WHAT TO PRODUCE:
Make an exact copy, from the records below, of the lines from the line containing "(354, 277) = (365, 339): orange" to the line containing "(335, 217) = (523, 301): red glasses -> none", both lines included, excluding pictures.

====== RECORDS FOR THE EXERCISE ======

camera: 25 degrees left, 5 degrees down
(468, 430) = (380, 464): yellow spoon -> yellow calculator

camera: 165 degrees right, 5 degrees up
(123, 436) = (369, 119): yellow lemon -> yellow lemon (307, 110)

======
====== RECORDS FOR THE EXERCISE ======

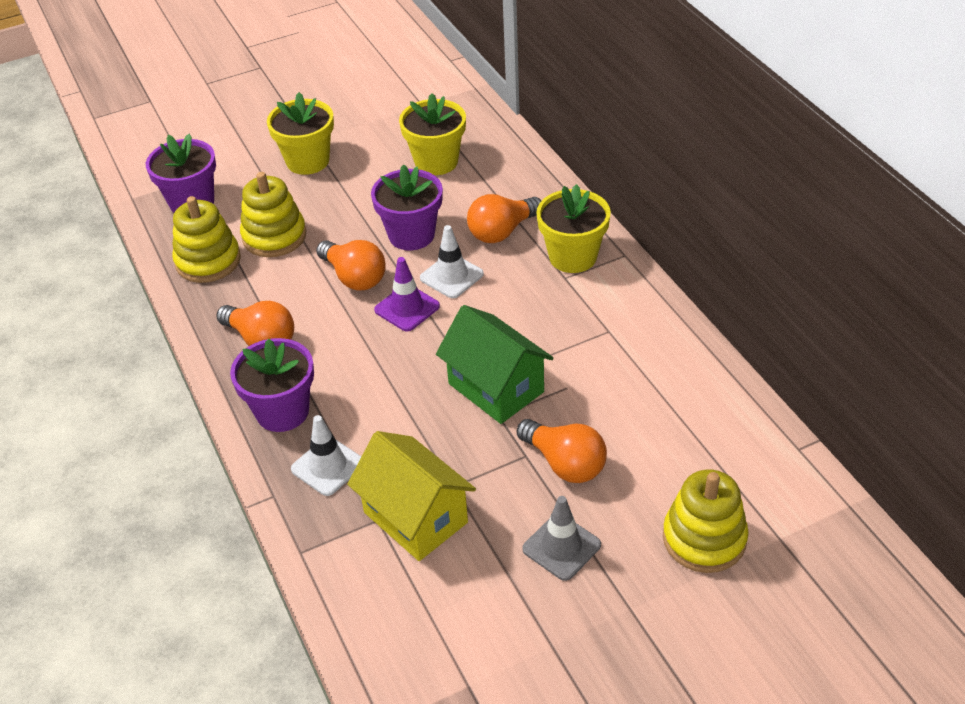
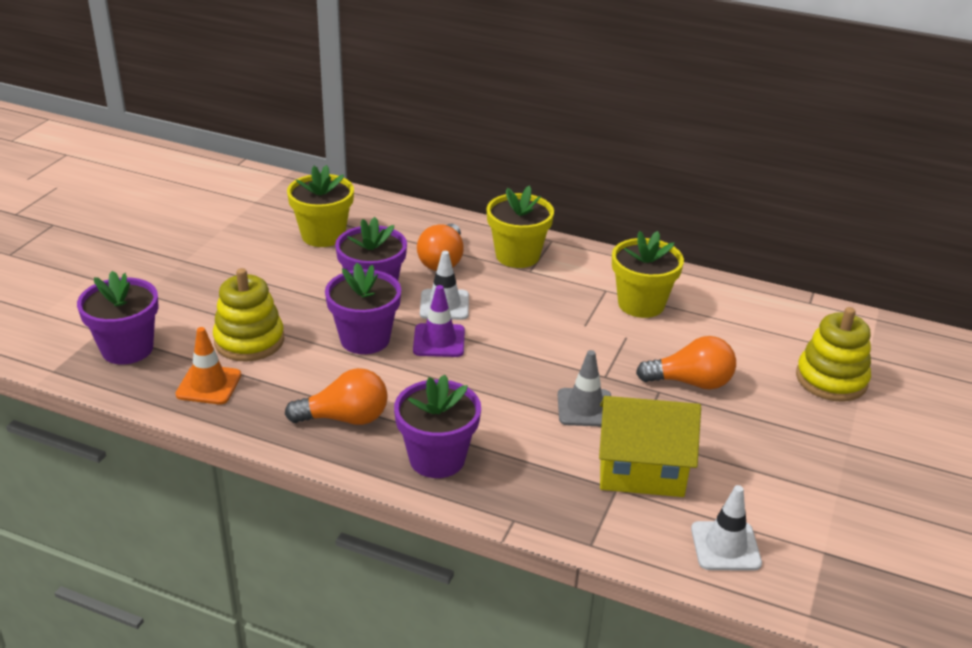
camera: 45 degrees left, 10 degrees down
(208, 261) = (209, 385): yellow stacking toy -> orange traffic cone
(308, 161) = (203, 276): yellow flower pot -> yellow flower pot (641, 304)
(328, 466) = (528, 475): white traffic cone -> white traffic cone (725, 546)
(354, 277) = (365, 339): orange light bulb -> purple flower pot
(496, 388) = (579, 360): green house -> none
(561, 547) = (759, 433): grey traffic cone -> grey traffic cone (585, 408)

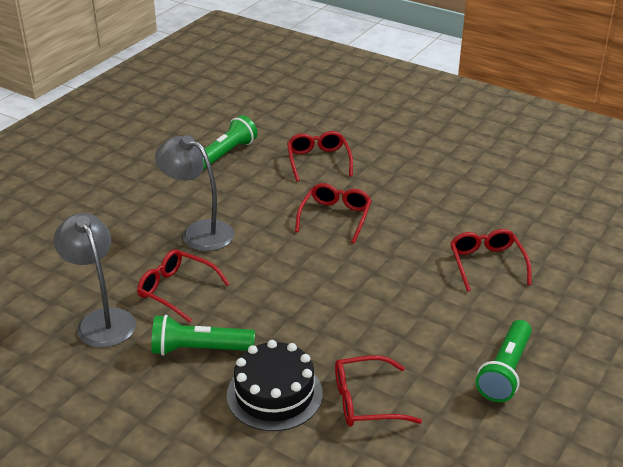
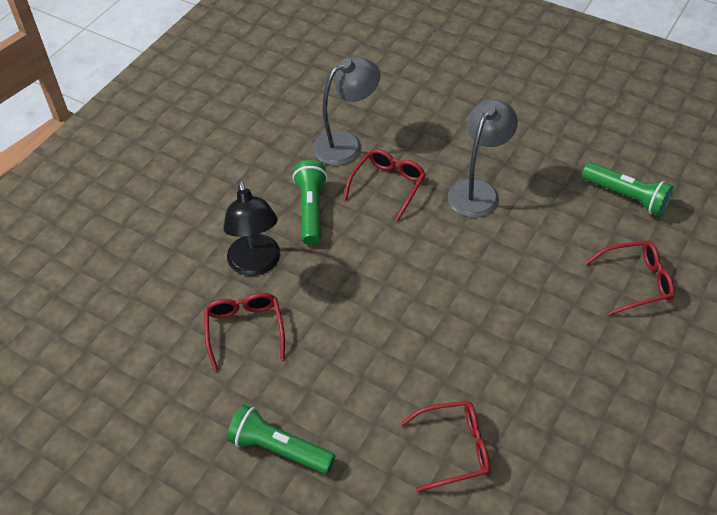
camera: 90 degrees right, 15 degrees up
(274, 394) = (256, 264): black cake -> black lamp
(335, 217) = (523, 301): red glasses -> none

======

PROBLEM SOLUTION:
(354, 277) = (365, 339): orange light bulb -> purple flower pot
(496, 388) = (579, 360): green house -> none
(561, 547) = (759, 433): grey traffic cone -> grey traffic cone (585, 408)

camera: 90 degrees right, 15 degrees up
(274, 394) = (256, 264): black cake -> black lamp
(335, 217) = (523, 301): red glasses -> none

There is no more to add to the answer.